### [Exercise directions]
Should an entry contain an image, leave the image out and repeat the entry's text exactly.

[Coordinate-based change listings]
——————————

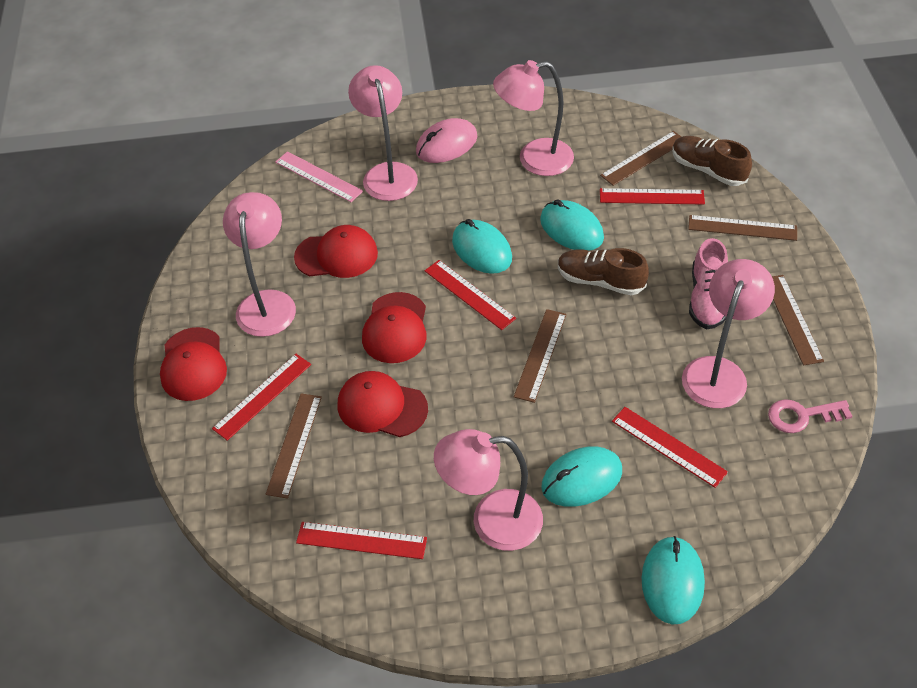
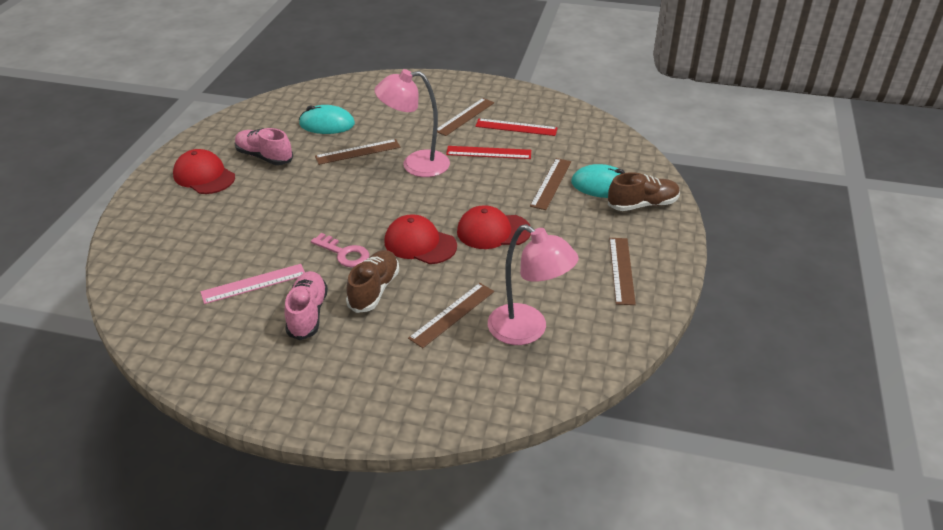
pink lamp: 5 -> 2
pink mouse: 1 -> 0
pink shoe: 1 -> 2
red cap: 4 -> 3
red ruler: 5 -> 2
turquoise mouse: 4 -> 2

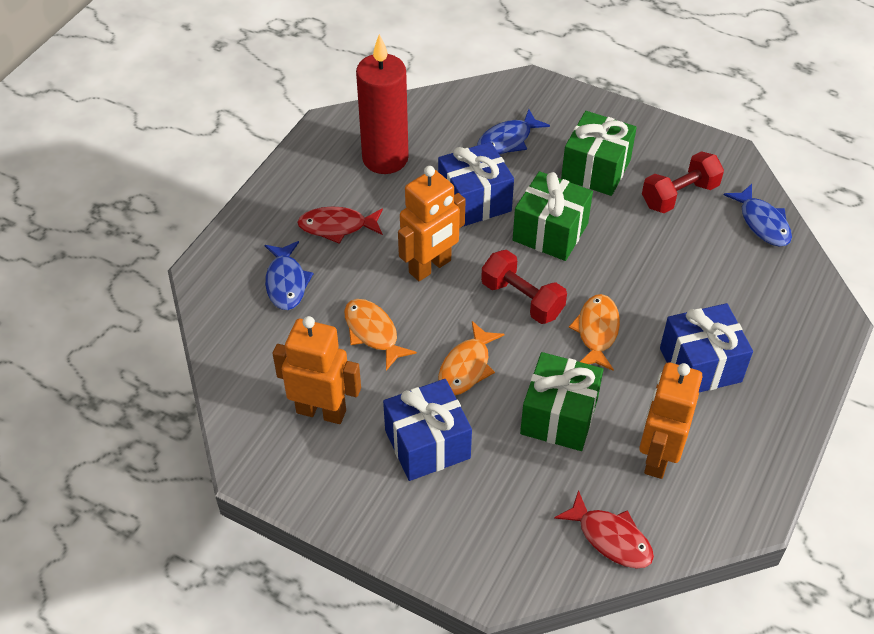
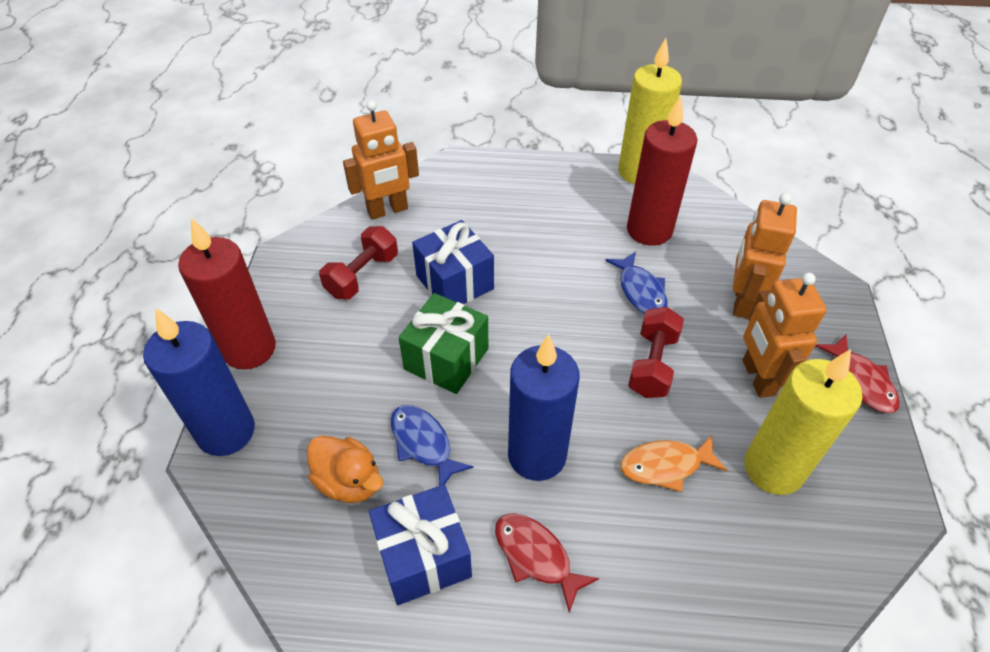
blue candle: 0 -> 2
blue fish: 3 -> 2
blue gift: 3 -> 2
green gift: 3 -> 1
orange duck: 0 -> 1
orange fish: 3 -> 1
red candle: 1 -> 2
yellow candle: 0 -> 2

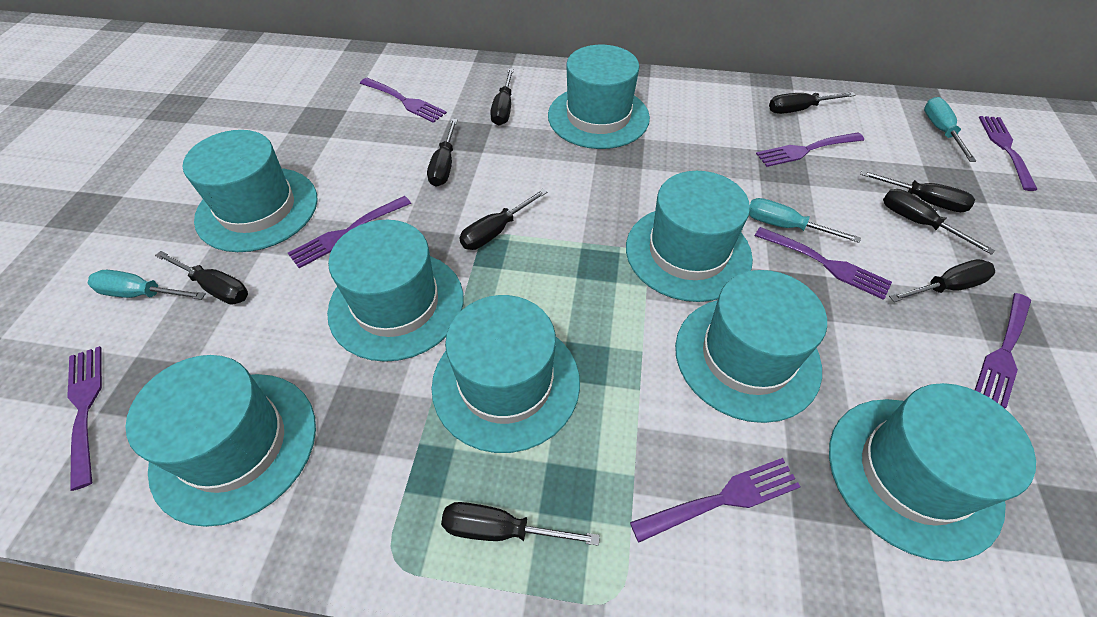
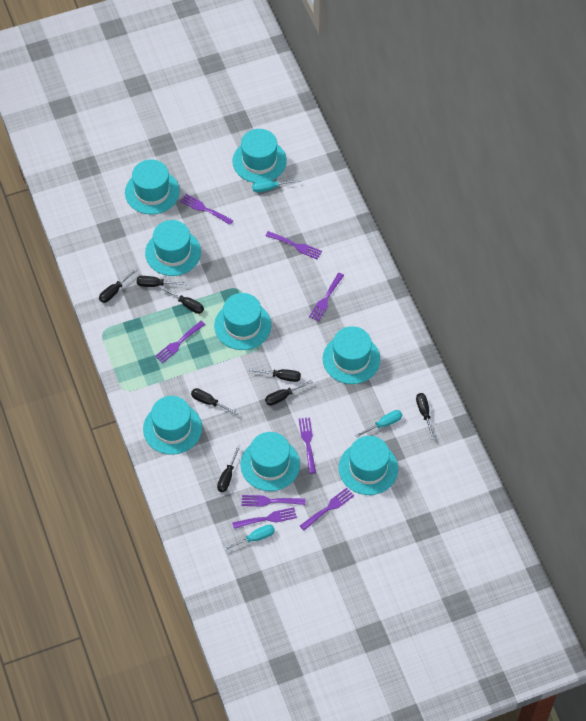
black screwdriver: 9 -> 8

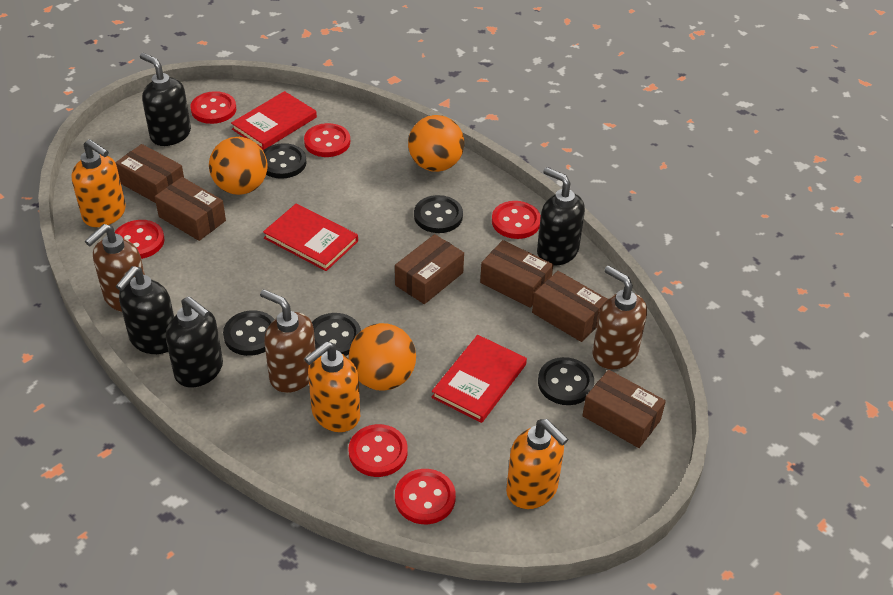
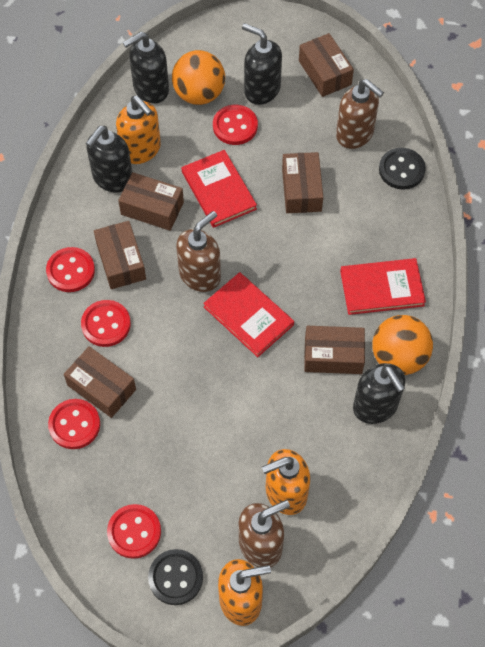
black button: 5 -> 2
orange ball: 3 -> 2
red button: 6 -> 5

——————————

### [Exercise output]
pink lamp: 5 -> 2
pink mouse: 1 -> 0
pink shoe: 1 -> 2
red cap: 4 -> 3
red ruler: 5 -> 2
turquoise mouse: 4 -> 2

blue candle: 0 -> 2
blue fish: 3 -> 2
blue gift: 3 -> 2
green gift: 3 -> 1
orange duck: 0 -> 1
orange fish: 3 -> 1
red candle: 1 -> 2
yellow candle: 0 -> 2

black screwdriver: 9 -> 8

black button: 5 -> 2
orange ball: 3 -> 2
red button: 6 -> 5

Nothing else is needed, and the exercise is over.